*** Opening Given data ***

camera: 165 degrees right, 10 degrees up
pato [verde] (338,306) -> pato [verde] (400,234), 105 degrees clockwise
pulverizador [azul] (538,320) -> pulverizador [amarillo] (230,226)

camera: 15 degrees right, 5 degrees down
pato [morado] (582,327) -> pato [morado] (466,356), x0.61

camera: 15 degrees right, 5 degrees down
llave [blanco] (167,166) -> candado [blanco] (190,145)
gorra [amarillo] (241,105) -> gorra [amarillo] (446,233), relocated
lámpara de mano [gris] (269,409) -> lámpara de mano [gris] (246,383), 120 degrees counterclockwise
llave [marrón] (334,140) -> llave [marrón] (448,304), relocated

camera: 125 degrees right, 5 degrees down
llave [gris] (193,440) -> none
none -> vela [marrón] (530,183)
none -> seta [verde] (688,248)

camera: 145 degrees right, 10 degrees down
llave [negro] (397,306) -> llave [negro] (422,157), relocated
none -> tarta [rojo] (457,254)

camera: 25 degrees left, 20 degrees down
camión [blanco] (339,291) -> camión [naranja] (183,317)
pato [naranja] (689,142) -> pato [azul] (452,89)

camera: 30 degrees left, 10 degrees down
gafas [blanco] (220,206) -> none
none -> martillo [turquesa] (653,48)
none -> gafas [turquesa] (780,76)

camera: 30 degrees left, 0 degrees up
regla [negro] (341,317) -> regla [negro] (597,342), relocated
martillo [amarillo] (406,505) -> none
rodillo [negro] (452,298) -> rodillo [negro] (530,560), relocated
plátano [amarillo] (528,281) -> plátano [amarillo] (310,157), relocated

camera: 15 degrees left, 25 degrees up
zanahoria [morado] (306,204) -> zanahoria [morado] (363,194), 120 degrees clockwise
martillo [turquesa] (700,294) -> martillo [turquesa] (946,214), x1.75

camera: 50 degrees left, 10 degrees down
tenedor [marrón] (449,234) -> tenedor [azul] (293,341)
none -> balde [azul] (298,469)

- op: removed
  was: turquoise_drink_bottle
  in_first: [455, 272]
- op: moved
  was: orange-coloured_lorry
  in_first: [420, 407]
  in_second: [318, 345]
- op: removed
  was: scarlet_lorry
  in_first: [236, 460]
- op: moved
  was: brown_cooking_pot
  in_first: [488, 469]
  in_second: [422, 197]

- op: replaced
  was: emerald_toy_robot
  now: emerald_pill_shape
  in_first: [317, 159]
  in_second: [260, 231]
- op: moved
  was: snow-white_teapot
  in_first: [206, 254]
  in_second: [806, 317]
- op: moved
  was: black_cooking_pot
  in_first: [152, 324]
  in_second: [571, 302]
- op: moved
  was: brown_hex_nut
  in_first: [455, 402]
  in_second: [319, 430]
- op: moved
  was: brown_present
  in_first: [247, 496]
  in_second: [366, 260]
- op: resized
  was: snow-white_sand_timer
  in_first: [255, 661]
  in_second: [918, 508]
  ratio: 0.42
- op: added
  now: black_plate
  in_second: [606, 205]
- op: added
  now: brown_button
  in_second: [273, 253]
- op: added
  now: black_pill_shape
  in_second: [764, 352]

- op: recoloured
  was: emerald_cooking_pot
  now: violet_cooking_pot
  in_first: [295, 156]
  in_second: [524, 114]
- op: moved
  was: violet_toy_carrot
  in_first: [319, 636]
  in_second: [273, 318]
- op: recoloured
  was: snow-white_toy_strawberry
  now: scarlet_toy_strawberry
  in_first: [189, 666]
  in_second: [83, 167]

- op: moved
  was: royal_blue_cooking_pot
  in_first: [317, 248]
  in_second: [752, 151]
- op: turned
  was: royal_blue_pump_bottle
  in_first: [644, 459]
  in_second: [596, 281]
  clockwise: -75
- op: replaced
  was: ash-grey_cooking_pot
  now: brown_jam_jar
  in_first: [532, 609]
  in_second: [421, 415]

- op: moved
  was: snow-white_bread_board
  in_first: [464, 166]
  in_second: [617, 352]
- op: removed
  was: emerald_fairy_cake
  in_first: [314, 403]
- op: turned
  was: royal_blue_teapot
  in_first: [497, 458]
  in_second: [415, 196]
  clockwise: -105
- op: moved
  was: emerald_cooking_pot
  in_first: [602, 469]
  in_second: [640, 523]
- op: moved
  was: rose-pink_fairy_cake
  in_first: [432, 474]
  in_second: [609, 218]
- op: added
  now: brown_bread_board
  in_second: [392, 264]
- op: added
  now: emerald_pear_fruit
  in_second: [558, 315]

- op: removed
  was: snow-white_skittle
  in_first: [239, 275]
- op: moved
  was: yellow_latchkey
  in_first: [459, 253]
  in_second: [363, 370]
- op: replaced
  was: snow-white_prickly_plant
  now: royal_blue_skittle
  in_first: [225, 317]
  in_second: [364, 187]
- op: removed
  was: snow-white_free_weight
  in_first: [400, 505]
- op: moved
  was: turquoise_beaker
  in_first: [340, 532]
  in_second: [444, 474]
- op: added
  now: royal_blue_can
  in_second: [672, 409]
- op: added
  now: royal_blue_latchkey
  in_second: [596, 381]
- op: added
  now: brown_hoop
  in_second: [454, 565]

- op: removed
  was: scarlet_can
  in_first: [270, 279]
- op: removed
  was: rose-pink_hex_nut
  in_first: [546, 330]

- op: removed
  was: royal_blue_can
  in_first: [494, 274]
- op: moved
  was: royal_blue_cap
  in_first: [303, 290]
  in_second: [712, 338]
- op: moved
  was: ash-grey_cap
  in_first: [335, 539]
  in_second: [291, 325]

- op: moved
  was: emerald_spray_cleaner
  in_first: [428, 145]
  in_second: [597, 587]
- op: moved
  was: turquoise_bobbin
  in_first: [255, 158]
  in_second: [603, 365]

*** Closing Given data ***

Copy the records exactly.

Exercise result =>
camera: 165 degrees right, 10 degrees up
pato [verde] (338,306) -> pato [verde] (400,234), 105 degrees clockwise
pulverizador [azul] (538,320) -> pulverizador [amarillo] (230,226)

camera: 15 degrees right, 5 degrees down
pato [morado] (582,327) -> pato [morado] (466,356), x0.61

camera: 15 degrees right, 5 degrees down
llave [blanco] (167,166) -> candado [blanco] (190,145)
gorra [amarillo] (241,105) -> gorra [amarillo] (446,233), relocated
lámpara de mano [gris] (269,409) -> lámpara de mano [gris] (246,383), 120 degrees counterclockwise
llave [marrón] (334,140) -> llave [marrón] (448,304), relocated

camera: 125 degrees right, 5 degrees down
llave [gris] (193,440) -> none
none -> vela [marrón] (530,183)
none -> seta [verde] (688,248)

camera: 145 degrees right, 10 degrees down
llave [negro] (397,306) -> llave [negro] (422,157), relocated
none -> tarta [rojo] (457,254)

camera: 25 degrees left, 20 degrees down
camión [blanco] (339,291) -> camión [naranja] (183,317)
pato [naranja] (689,142) -> pato [azul] (452,89)

camera: 30 degrees left, 10 degrees down
gafas [blanco] (220,206) -> none
none -> martillo [turquesa] (653,48)
none -> gafas [turquesa] (780,76)

camera: 30 degrees left, 0 degrees up
regla [negro] (341,317) -> regla [negro] (597,342), relocated
martillo [amarillo] (406,505) -> none
rodillo [negro] (452,298) -> rodillo [negro] (530,560), relocated
plátano [amarillo] (528,281) -> plátano [amarillo] (310,157), relocated

camera: 15 degrees left, 25 degrees up
zanahoria [morado] (306,204) -> zanahoria [morado] (363,194), 120 degrees clockwise
martillo [turquesa] (700,294) -> martillo [turquesa] (946,214), x1.75

camera: 50 degrees left, 10 degrees down
tenedor [marrón] (449,234) -> tenedor [azul] (293,341)
none -> balde [azul] (298,469)

- op: removed
  was: turquoise_drink_bottle
  in_first: [455, 272]
- op: moved
  was: orange-coloured_lorry
  in_first: [420, 407]
  in_second: [318, 345]
- op: removed
  was: scarlet_lorry
  in_first: [236, 460]
- op: moved
  was: brown_cooking_pot
  in_first: [488, 469]
  in_second: [422, 197]

- op: replaced
  was: emerald_toy_robot
  now: emerald_pill_shape
  in_first: [317, 159]
  in_second: [260, 231]
- op: moved
  was: snow-white_teapot
  in_first: [206, 254]
  in_second: [806, 317]
- op: moved
  was: black_cooking_pot
  in_first: [152, 324]
  in_second: [571, 302]
- op: moved
  was: brown_hex_nut
  in_first: [455, 402]
  in_second: [319, 430]
- op: moved
  was: brown_present
  in_first: [247, 496]
  in_second: [366, 260]
- op: resized
  was: snow-white_sand_timer
  in_first: [255, 661]
  in_second: [918, 508]
  ratio: 0.42
- op: added
  now: black_plate
  in_second: [606, 205]
- op: added
  now: brown_button
  in_second: [273, 253]
- op: added
  now: black_pill_shape
  in_second: [764, 352]

- op: recoloured
  was: emerald_cooking_pot
  now: violet_cooking_pot
  in_first: [295, 156]
  in_second: [524, 114]
- op: moved
  was: violet_toy_carrot
  in_first: [319, 636]
  in_second: [273, 318]
- op: recoloured
  was: snow-white_toy_strawberry
  now: scarlet_toy_strawberry
  in_first: [189, 666]
  in_second: [83, 167]

- op: moved
  was: royal_blue_cooking_pot
  in_first: [317, 248]
  in_second: [752, 151]
- op: turned
  was: royal_blue_pump_bottle
  in_first: [644, 459]
  in_second: [596, 281]
  clockwise: -75
- op: replaced
  was: ash-grey_cooking_pot
  now: brown_jam_jar
  in_first: [532, 609]
  in_second: [421, 415]

- op: moved
  was: snow-white_bread_board
  in_first: [464, 166]
  in_second: [617, 352]
- op: removed
  was: emerald_fairy_cake
  in_first: [314, 403]
- op: turned
  was: royal_blue_teapot
  in_first: [497, 458]
  in_second: [415, 196]
  clockwise: -105
- op: moved
  was: emerald_cooking_pot
  in_first: [602, 469]
  in_second: [640, 523]
- op: moved
  was: rose-pink_fairy_cake
  in_first: [432, 474]
  in_second: [609, 218]
- op: added
  now: brown_bread_board
  in_second: [392, 264]
- op: added
  now: emerald_pear_fruit
  in_second: [558, 315]

- op: removed
  was: snow-white_skittle
  in_first: [239, 275]
- op: moved
  was: yellow_latchkey
  in_first: [459, 253]
  in_second: [363, 370]
- op: replaced
  was: snow-white_prickly_plant
  now: royal_blue_skittle
  in_first: [225, 317]
  in_second: [364, 187]
- op: removed
  was: snow-white_free_weight
  in_first: [400, 505]
- op: moved
  was: turquoise_beaker
  in_first: [340, 532]
  in_second: [444, 474]
- op: added
  now: royal_blue_can
  in_second: [672, 409]
- op: added
  now: royal_blue_latchkey
  in_second: [596, 381]
- op: added
  now: brown_hoop
  in_second: [454, 565]

- op: removed
  was: scarlet_can
  in_first: [270, 279]
- op: removed
  was: rose-pink_hex_nut
  in_first: [546, 330]

- op: removed
  was: royal_blue_can
  in_first: [494, 274]
- op: moved
  was: royal_blue_cap
  in_first: [303, 290]
  in_second: [712, 338]
- op: moved
  was: ash-grey_cap
  in_first: [335, 539]
  in_second: [291, 325]

- op: moved
  was: emerald_spray_cleaner
  in_first: [428, 145]
  in_second: [597, 587]
- op: moved
  was: turquoise_bobbin
  in_first: [255, 158]
  in_second: [603, 365]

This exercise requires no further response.